Problem requirements: Below are records to repeat exactly; copy them without the pictures.

(Spatial reasoning data)
[Start of section]

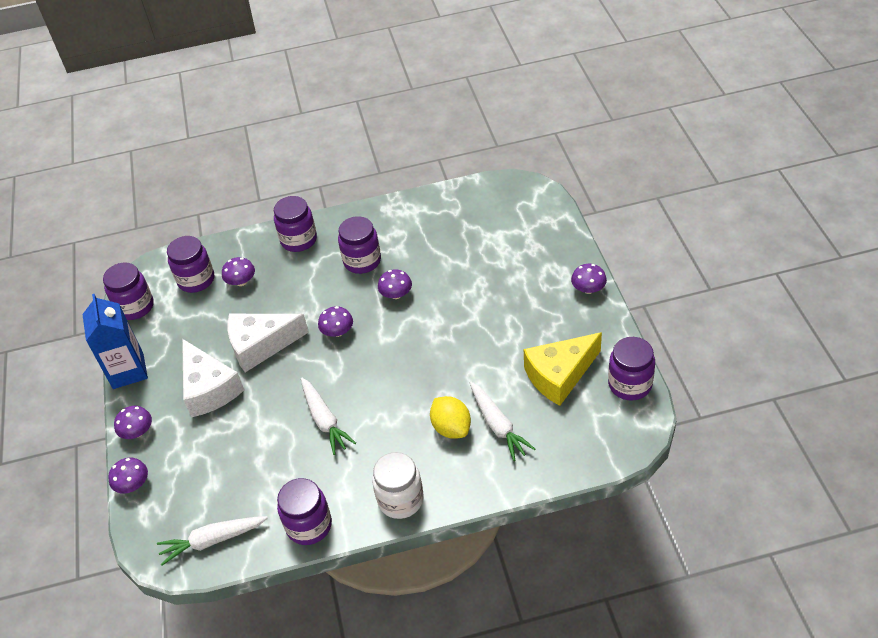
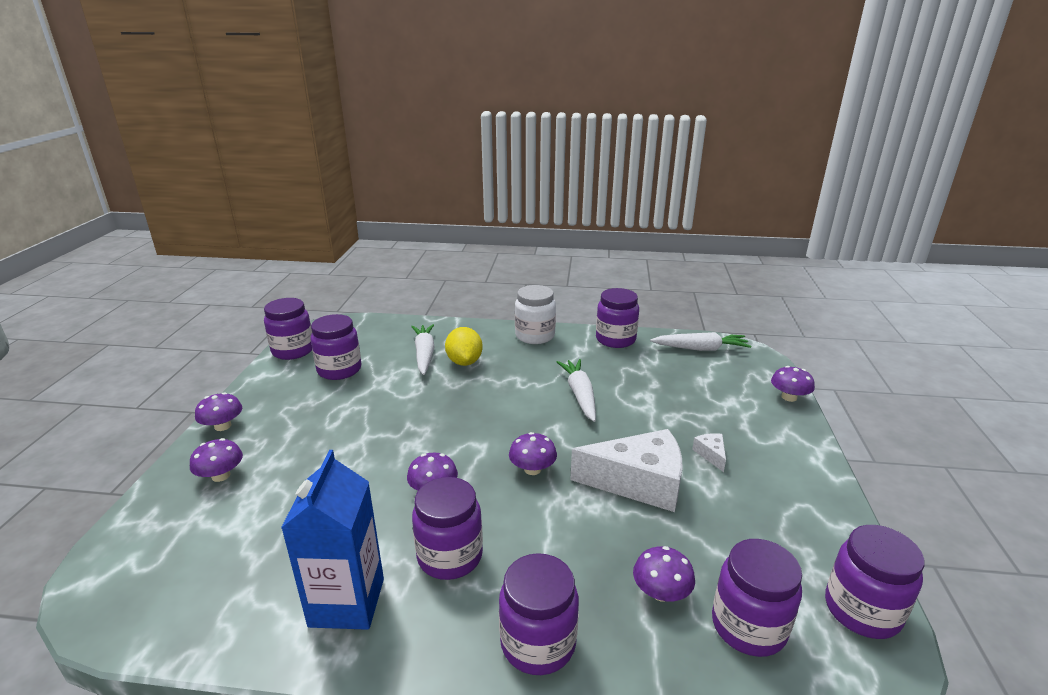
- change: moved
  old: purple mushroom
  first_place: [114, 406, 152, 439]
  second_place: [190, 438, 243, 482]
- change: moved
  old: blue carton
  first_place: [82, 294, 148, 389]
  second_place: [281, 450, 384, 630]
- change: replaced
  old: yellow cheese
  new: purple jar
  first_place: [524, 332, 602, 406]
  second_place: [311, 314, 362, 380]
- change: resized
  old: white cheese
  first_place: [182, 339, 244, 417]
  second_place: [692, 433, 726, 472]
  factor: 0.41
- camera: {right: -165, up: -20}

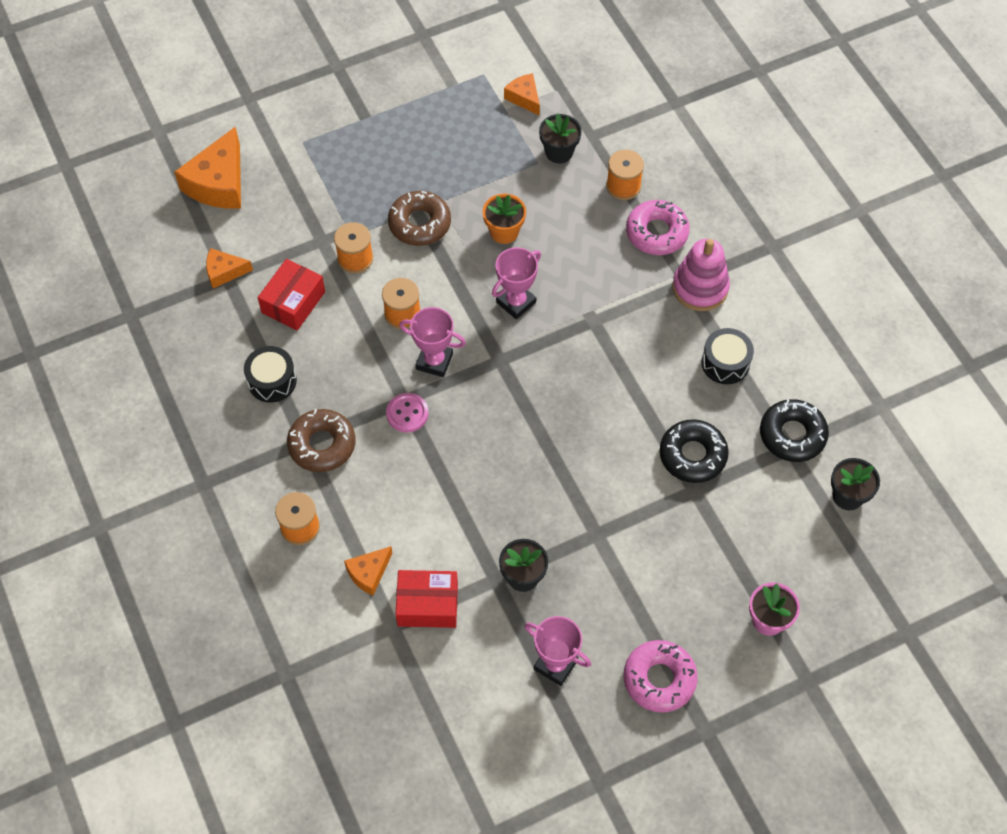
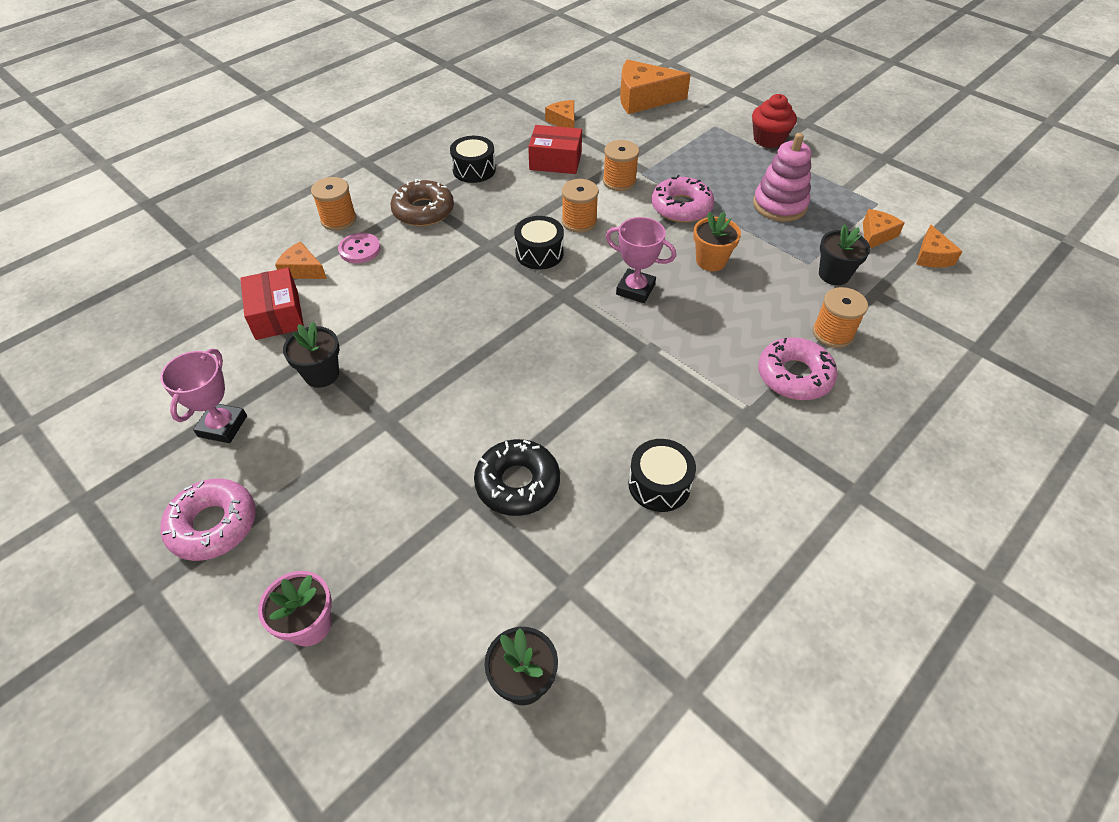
- change: moved
  old: pink button
  first_place: [386, 393, 428, 432]
  second_place: [338, 233, 380, 263]
- change: replaced
  old: pink trophy
  new: black drum
  first_place: [399, 307, 466, 377]
  second_place: [514, 216, 564, 270]
- change: recoloured
  old: brown donut
  new: pink donut
  first_place: [388, 191, 451, 246]
  second_place: [651, 175, 714, 223]
- change: added
  new: red cupcake
  second_place: [752, 94, 797, 148]
- change: moved
  old: pink stacking toy
  first_place: [673, 239, 730, 311]
  second_place: [753, 133, 812, 222]
- change: added
  new: orange cheese
  second_place: [916, 224, 963, 268]
- change: removed
  old: black donut
  first_place: [760, 399, 829, 462]
- camera: {right: 70, up: -10}

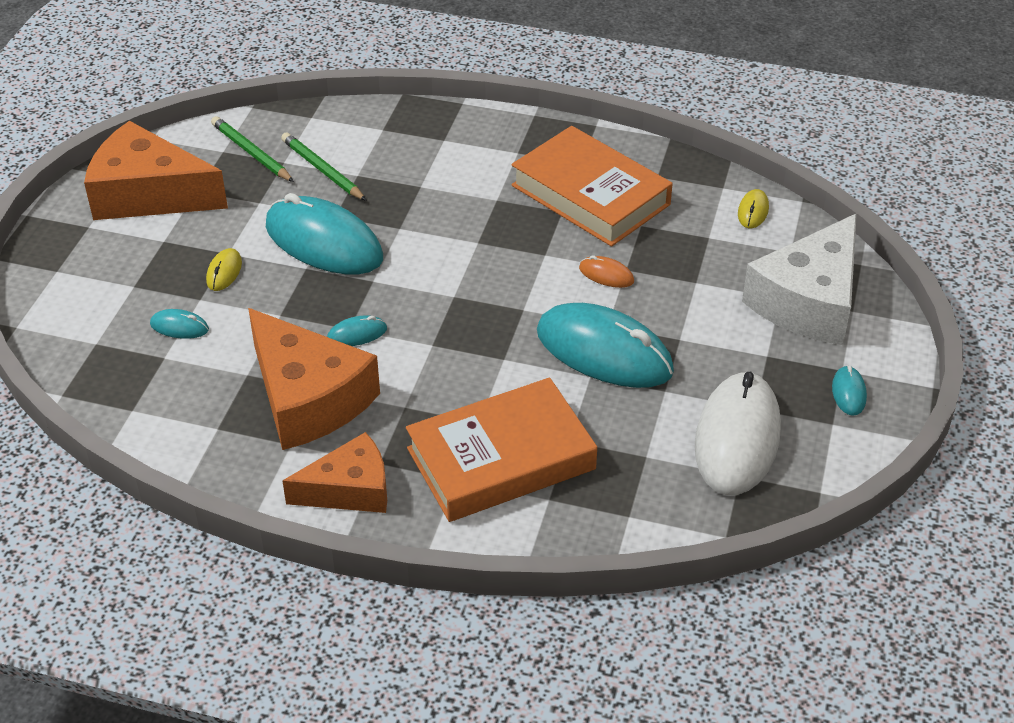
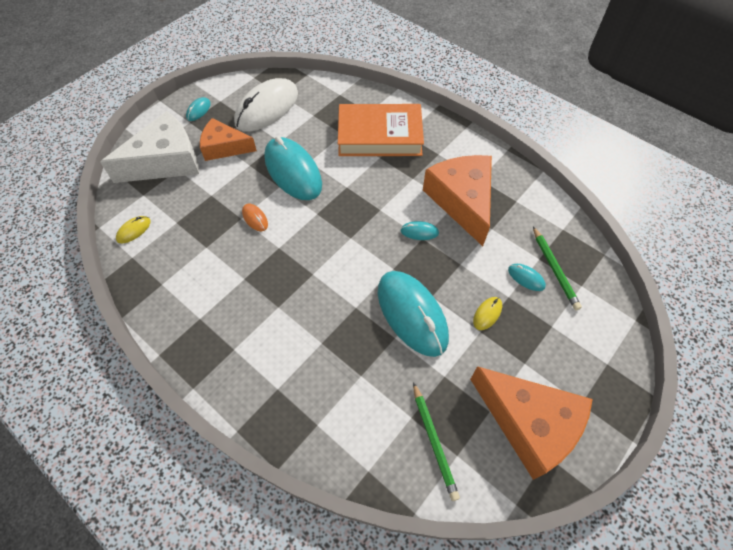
- change: moved
  old: orange cheese
  first_place: [283, 432, 387, 513]
  second_place: [200, 118, 257, 161]
- change: moved
  old: green pencil
  first_place: [281, 132, 367, 201]
  second_place: [533, 226, 582, 310]
- change: removed
  old: orange book
  first_place: [512, 126, 673, 247]
- camera: {right: -155, up: 15}

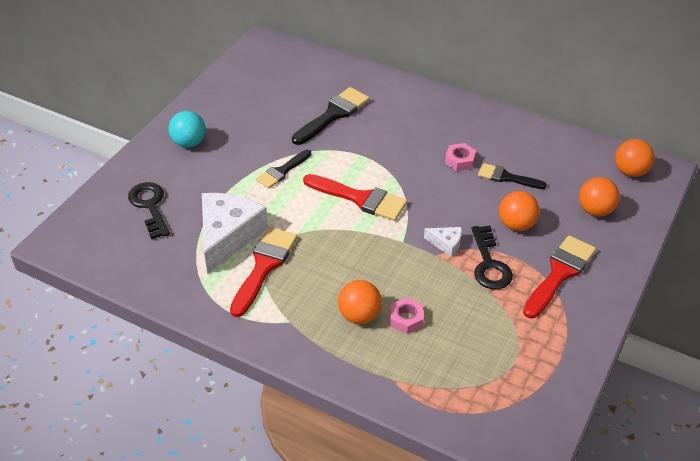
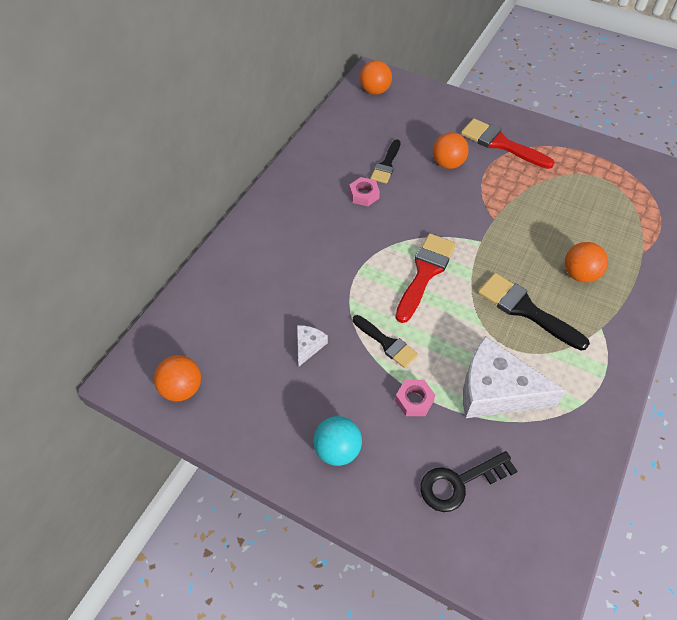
- change: moved
  old: orange ball
  first_place: [579, 177, 620, 217]
  second_place: [154, 355, 201, 401]
- change: moved
  old: white cheese
  first_place: [424, 227, 462, 257]
  second_place: [297, 325, 328, 366]
- change: moved
  old: pink nut
  first_place: [390, 297, 424, 334]
  second_place: [395, 380, 435, 416]
- change: moved
  old: black brush
  first_place: [292, 87, 370, 145]
  second_place: [478, 273, 590, 350]
- change: removed
  old: red brush
  first_place: [230, 227, 297, 317]
- change: removed
  old: black key
  first_place: [471, 226, 513, 289]
- camera: {right: -90, up: 10}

[End of section]

Your response:
- change: moved
  old: purple mushroom
  first_place: [114, 406, 152, 439]
  second_place: [190, 438, 243, 482]
- change: moved
  old: blue carton
  first_place: [82, 294, 148, 389]
  second_place: [281, 450, 384, 630]
- change: replaced
  old: yellow cheese
  new: purple jar
  first_place: [524, 332, 602, 406]
  second_place: [311, 314, 362, 380]
- change: resized
  old: white cheese
  first_place: [182, 339, 244, 417]
  second_place: [692, 433, 726, 472]
  factor: 0.41
- camera: {right: -165, up: -20}

- change: moved
  old: pink button
  first_place: [386, 393, 428, 432]
  second_place: [338, 233, 380, 263]
- change: replaced
  old: pink trophy
  new: black drum
  first_place: [399, 307, 466, 377]
  second_place: [514, 216, 564, 270]
- change: recoloured
  old: brown donut
  new: pink donut
  first_place: [388, 191, 451, 246]
  second_place: [651, 175, 714, 223]
- change: added
  new: red cupcake
  second_place: [752, 94, 797, 148]
- change: moved
  old: pink stacking toy
  first_place: [673, 239, 730, 311]
  second_place: [753, 133, 812, 222]
- change: added
  new: orange cheese
  second_place: [916, 224, 963, 268]
- change: removed
  old: black donut
  first_place: [760, 399, 829, 462]
- camera: {right: 70, up: -10}

- change: moved
  old: orange cheese
  first_place: [283, 432, 387, 513]
  second_place: [200, 118, 257, 161]
- change: moved
  old: green pencil
  first_place: [281, 132, 367, 201]
  second_place: [533, 226, 582, 310]
- change: removed
  old: orange book
  first_place: [512, 126, 673, 247]
- camera: {right: -155, up: 15}

- change: moved
  old: orange ball
  first_place: [579, 177, 620, 217]
  second_place: [154, 355, 201, 401]
- change: moved
  old: white cheese
  first_place: [424, 227, 462, 257]
  second_place: [297, 325, 328, 366]
- change: moved
  old: pink nut
  first_place: [390, 297, 424, 334]
  second_place: [395, 380, 435, 416]
- change: moved
  old: black brush
  first_place: [292, 87, 370, 145]
  second_place: [478, 273, 590, 350]
- change: removed
  old: red brush
  first_place: [230, 227, 297, 317]
- change: removed
  old: black key
  first_place: [471, 226, 513, 289]
- camera: {right: -90, up: 10}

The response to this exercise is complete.